_Required work_. Only one stretch of the data below is wanted: the lines from the one with "none -> green round brick E2 level 2" through the one with "orange brick F8:F10", repeated exactly.

_Data provided_.
§
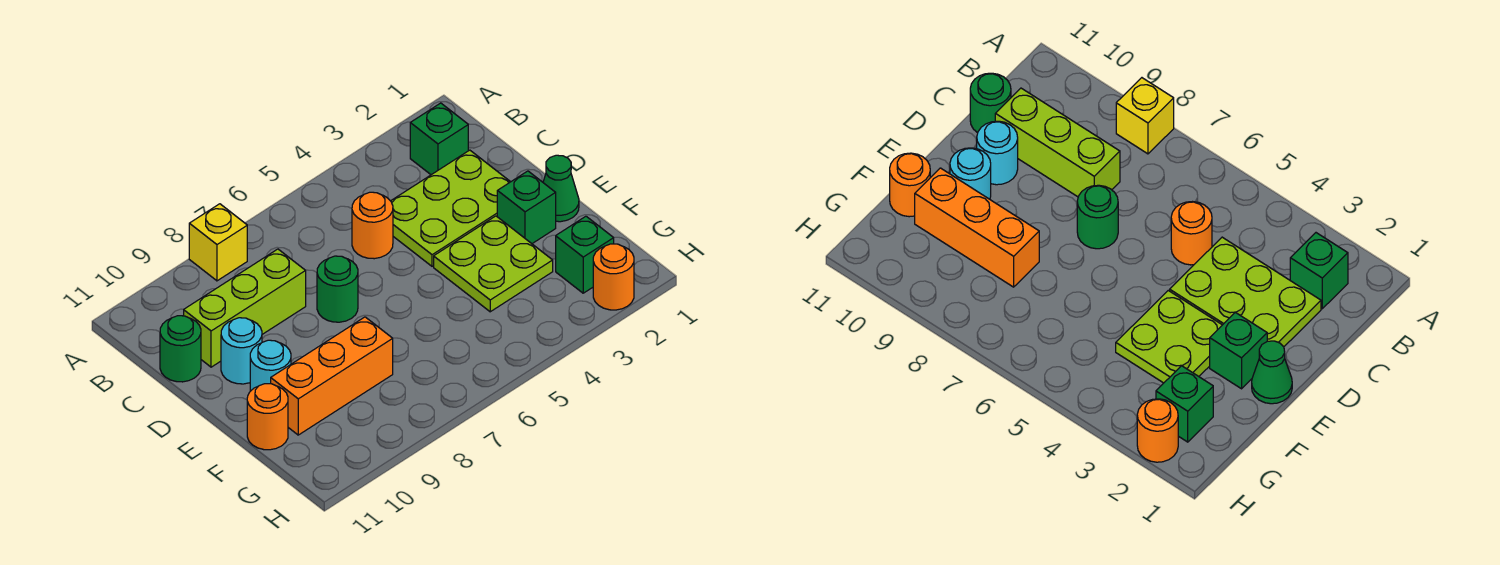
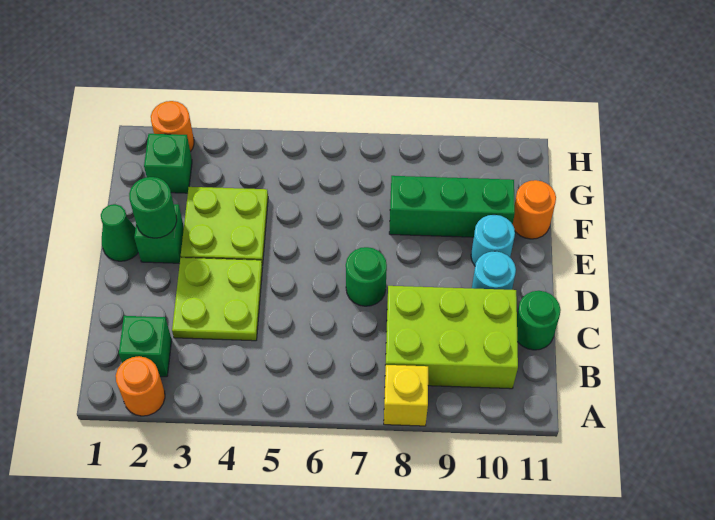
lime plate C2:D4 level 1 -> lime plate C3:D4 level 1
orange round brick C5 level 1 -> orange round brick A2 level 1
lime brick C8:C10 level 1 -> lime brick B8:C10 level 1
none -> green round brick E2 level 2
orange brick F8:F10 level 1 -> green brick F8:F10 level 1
§
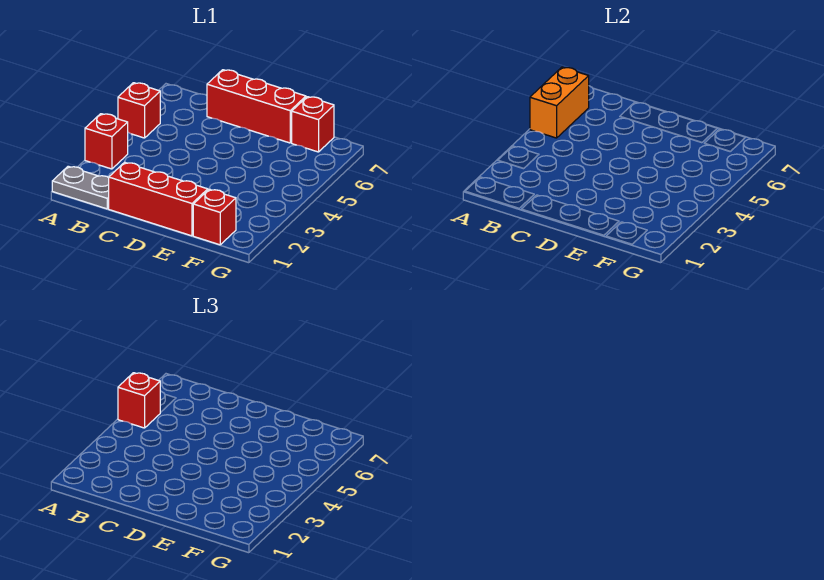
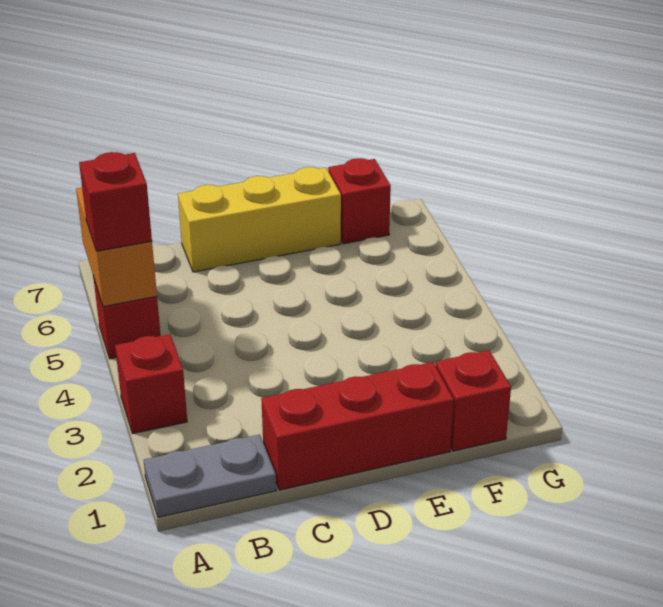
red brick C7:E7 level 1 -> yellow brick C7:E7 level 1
§
_Solved exercise_.
none -> green round brick E2 level 2
orange brick F8:F10 level 1 -> green brick F8:F10 level 1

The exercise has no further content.